* [WHAT YOU SHOULD DO]: Check each line of the data, and copy those where "white" appears.

START LISTED ENTRIES

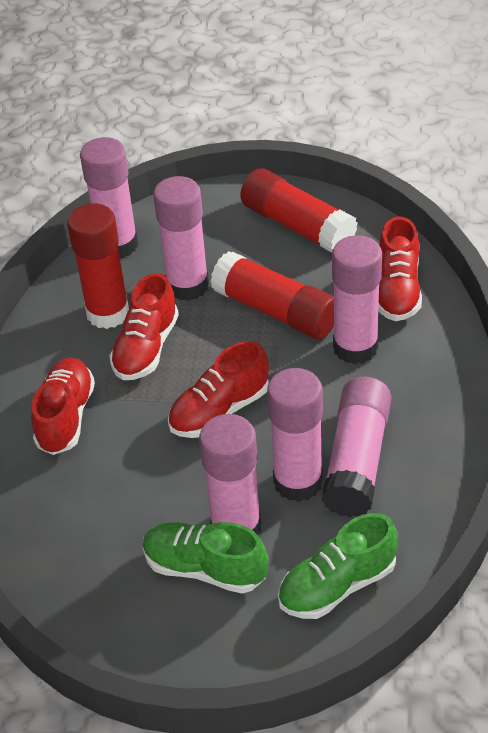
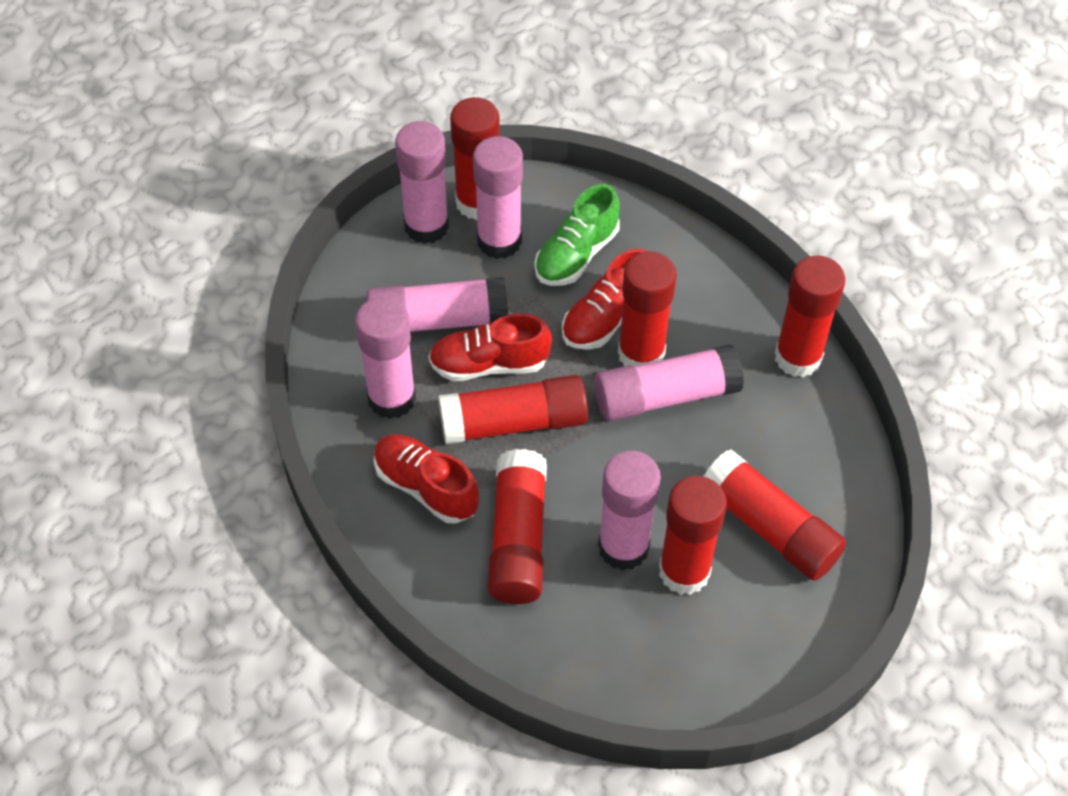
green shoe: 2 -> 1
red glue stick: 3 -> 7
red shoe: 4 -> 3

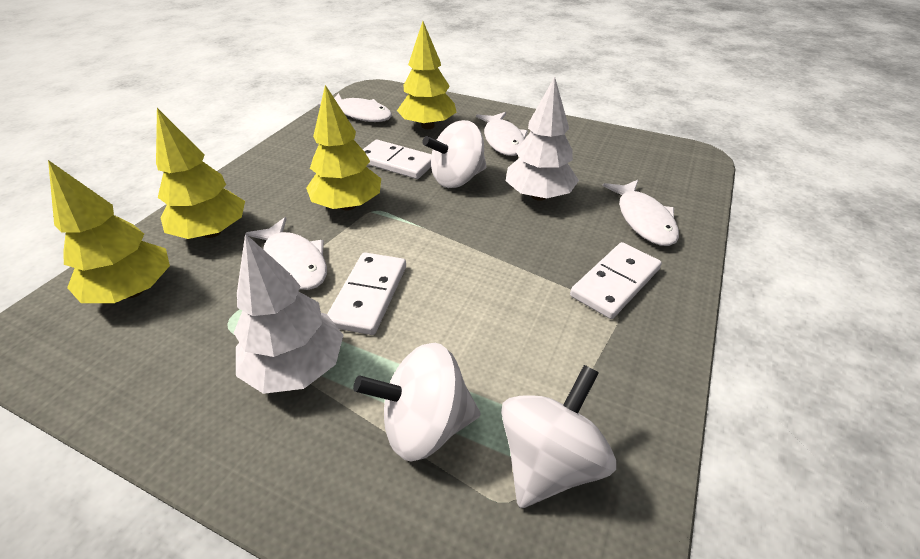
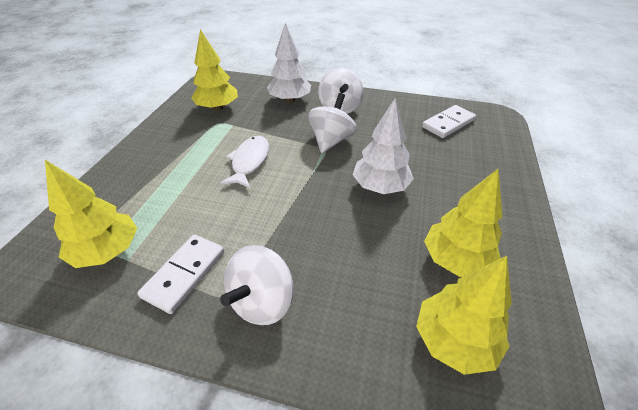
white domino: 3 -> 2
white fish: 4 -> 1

END LISTED ENTRIES
START LISTED ENTRIES

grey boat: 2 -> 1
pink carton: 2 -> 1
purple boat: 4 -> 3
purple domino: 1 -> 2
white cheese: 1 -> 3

END LISTED ENTRIES

* [SOLUTION FOR THIS EXERCISE]:
white domino: 3 -> 2
white fish: 4 -> 1
white cheese: 1 -> 3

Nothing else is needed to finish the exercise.